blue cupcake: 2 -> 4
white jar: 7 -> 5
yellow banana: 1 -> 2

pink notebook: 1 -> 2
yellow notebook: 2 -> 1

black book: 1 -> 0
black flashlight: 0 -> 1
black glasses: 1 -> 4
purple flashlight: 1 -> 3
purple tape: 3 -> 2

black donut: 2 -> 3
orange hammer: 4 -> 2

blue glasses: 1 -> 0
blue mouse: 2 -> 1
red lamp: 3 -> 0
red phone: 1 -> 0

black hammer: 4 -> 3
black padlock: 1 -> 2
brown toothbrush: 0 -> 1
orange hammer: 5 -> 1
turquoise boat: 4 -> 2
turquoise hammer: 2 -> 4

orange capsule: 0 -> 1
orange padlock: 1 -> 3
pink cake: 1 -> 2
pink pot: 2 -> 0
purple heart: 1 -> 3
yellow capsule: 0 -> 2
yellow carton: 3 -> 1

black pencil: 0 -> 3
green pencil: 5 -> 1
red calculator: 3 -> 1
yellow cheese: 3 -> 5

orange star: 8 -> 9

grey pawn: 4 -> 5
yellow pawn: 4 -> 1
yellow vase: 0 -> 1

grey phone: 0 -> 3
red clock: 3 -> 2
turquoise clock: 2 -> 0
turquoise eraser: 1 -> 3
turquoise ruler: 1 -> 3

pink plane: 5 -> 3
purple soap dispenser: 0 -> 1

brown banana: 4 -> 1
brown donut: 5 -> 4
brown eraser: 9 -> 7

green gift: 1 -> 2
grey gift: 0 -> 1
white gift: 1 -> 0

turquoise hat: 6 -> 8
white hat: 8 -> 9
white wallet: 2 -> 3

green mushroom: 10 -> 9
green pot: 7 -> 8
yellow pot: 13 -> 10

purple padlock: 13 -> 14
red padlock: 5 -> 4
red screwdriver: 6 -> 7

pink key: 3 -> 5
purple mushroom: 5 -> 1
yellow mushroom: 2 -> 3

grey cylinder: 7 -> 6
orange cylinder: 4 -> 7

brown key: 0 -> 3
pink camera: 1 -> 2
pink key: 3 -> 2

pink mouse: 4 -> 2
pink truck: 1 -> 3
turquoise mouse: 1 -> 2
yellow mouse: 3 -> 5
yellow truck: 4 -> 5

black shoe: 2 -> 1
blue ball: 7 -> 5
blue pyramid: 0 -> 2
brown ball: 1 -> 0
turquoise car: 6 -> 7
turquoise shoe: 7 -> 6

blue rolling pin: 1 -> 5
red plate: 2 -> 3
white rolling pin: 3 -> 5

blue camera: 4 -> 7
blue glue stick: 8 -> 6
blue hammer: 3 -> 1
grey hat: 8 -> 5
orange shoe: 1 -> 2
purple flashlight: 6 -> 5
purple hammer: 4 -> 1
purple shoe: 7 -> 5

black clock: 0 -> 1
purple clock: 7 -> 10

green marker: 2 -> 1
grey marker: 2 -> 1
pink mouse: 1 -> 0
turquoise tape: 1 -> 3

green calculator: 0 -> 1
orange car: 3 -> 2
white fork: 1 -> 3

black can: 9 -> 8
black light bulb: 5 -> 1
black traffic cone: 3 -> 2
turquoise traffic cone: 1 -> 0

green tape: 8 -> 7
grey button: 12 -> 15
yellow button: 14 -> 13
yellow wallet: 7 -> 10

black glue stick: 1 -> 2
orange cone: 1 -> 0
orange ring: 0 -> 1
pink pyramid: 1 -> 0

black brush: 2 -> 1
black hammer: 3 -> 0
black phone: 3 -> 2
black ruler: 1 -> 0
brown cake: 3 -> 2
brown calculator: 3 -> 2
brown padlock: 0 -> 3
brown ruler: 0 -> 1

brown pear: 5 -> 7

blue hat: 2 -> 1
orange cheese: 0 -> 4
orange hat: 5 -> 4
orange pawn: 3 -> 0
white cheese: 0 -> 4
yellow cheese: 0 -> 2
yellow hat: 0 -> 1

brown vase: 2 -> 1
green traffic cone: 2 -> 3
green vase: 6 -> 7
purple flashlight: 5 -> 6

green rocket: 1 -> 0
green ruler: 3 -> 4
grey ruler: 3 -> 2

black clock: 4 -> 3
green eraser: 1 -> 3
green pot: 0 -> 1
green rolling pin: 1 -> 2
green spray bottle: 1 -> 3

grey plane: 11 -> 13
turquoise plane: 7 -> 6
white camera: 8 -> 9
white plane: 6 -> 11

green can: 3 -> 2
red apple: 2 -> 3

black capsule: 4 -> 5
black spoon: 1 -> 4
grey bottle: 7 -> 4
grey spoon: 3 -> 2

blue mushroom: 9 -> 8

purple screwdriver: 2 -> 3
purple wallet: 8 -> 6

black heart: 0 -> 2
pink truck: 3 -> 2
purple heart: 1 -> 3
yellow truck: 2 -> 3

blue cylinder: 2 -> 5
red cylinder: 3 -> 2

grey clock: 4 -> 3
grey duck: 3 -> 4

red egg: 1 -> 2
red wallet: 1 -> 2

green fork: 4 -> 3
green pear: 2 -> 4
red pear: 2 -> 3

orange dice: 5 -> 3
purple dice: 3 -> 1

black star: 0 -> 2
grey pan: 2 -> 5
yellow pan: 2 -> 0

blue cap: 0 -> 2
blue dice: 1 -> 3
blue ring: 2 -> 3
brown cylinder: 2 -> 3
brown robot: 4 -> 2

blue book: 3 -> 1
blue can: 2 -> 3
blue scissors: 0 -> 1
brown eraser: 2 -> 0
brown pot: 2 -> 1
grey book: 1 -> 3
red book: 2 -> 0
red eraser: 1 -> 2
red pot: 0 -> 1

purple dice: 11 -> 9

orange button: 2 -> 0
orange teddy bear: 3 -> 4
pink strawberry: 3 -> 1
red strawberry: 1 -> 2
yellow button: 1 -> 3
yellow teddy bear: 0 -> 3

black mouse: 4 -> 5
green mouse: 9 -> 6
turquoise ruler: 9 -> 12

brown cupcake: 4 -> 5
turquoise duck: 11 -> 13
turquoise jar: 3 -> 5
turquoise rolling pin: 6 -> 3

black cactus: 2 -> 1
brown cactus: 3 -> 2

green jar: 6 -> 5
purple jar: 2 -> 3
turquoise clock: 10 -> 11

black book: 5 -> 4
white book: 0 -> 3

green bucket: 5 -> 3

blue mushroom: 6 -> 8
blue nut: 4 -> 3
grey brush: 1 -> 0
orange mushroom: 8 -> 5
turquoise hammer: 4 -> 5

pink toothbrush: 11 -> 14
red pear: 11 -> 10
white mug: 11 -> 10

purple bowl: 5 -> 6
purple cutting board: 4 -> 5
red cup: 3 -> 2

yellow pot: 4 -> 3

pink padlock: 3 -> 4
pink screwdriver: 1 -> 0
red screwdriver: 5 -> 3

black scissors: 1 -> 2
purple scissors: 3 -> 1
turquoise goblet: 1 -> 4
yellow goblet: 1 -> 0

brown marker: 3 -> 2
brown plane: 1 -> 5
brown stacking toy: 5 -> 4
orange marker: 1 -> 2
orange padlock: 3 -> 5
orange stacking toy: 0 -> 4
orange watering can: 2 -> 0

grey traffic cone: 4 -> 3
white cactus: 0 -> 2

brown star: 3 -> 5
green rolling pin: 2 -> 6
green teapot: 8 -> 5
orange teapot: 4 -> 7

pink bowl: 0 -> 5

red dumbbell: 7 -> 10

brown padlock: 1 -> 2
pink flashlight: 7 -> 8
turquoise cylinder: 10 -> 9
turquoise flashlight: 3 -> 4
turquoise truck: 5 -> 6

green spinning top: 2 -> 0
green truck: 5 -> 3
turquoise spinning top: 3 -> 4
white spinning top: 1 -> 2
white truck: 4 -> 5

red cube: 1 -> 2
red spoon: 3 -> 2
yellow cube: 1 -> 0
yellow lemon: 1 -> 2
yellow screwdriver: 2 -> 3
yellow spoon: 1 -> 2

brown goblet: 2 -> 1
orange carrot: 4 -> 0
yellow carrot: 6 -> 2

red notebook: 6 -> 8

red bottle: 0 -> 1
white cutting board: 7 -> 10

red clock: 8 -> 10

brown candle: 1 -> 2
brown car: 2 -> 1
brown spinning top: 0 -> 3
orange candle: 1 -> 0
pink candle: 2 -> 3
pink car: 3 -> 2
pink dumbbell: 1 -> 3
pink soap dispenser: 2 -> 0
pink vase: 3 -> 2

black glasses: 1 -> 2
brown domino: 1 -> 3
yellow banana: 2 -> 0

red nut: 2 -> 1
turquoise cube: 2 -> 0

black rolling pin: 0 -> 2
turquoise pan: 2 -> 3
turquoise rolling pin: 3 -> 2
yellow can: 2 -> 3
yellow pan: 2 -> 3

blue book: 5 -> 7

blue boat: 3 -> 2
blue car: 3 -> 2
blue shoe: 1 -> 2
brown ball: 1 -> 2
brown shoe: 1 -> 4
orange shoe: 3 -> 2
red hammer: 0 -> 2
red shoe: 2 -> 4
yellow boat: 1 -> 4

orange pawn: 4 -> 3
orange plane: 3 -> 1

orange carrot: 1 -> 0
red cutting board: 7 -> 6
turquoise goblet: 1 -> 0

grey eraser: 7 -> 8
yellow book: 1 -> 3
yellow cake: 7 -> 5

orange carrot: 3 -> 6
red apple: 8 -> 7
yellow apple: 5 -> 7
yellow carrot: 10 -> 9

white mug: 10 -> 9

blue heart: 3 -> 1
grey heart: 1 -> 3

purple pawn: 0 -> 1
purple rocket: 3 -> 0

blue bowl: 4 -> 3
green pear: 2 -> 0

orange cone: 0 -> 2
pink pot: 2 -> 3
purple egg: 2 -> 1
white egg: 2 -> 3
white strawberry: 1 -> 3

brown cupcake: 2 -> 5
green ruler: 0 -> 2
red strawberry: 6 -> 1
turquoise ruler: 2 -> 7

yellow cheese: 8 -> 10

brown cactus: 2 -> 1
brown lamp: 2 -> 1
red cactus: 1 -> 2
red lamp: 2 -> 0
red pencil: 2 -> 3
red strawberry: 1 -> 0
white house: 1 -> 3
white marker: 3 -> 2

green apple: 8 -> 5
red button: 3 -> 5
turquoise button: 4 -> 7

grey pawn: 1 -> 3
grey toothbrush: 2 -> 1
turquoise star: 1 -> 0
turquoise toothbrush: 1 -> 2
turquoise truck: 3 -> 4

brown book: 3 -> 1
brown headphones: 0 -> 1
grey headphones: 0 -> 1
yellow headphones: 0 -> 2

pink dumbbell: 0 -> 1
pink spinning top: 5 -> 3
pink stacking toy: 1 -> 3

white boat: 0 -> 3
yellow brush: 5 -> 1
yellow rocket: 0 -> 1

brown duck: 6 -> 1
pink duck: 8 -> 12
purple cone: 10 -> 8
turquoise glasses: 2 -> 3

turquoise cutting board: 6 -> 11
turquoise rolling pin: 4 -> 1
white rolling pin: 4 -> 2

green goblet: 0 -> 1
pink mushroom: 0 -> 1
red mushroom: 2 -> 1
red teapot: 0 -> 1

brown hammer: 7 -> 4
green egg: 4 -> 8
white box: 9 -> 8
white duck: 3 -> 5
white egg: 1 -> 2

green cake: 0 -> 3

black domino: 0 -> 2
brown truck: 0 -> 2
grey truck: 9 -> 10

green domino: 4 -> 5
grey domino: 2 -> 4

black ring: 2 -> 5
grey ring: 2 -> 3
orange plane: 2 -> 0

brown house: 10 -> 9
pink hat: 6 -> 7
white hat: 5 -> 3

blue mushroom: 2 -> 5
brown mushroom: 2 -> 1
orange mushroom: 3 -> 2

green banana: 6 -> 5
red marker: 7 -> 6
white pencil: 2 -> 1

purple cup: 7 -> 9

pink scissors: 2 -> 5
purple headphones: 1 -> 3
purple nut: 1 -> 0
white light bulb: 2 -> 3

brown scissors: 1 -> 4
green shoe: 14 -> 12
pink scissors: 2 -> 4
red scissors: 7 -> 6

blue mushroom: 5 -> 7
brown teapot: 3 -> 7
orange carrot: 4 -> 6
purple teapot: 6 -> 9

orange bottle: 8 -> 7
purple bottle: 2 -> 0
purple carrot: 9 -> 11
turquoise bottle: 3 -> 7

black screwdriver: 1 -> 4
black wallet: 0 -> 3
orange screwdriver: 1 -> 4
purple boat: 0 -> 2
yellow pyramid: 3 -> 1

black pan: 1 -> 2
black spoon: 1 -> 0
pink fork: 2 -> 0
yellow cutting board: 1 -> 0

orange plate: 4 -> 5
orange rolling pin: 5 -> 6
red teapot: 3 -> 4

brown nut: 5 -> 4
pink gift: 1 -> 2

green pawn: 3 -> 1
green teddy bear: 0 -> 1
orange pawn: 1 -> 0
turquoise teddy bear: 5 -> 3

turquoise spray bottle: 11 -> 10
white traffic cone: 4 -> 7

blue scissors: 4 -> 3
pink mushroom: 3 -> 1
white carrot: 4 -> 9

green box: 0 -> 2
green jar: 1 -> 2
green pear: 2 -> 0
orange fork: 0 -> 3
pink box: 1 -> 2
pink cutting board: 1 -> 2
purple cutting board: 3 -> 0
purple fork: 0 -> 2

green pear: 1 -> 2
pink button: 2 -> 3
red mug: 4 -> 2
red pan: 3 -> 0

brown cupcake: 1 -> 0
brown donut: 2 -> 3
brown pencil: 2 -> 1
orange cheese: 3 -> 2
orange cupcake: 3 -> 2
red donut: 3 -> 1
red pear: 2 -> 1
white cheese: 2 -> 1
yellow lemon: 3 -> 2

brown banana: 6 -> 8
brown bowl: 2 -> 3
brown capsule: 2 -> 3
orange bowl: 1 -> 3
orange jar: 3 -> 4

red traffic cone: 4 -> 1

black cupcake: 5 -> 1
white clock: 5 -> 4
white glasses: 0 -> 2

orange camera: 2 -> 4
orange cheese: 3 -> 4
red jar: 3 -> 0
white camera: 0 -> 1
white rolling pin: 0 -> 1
◆ ◆ ◆
Taking the entries above, write out exactly the lines starting with the line containing "blue scissors: 4 -> 3" and going on through the line containing "pink button: 2 -> 3", both included, and nothing else.

blue scissors: 4 -> 3
pink mushroom: 3 -> 1
white carrot: 4 -> 9

green box: 0 -> 2
green jar: 1 -> 2
green pear: 2 -> 0
orange fork: 0 -> 3
pink box: 1 -> 2
pink cutting board: 1 -> 2
purple cutting board: 3 -> 0
purple fork: 0 -> 2

green pear: 1 -> 2
pink button: 2 -> 3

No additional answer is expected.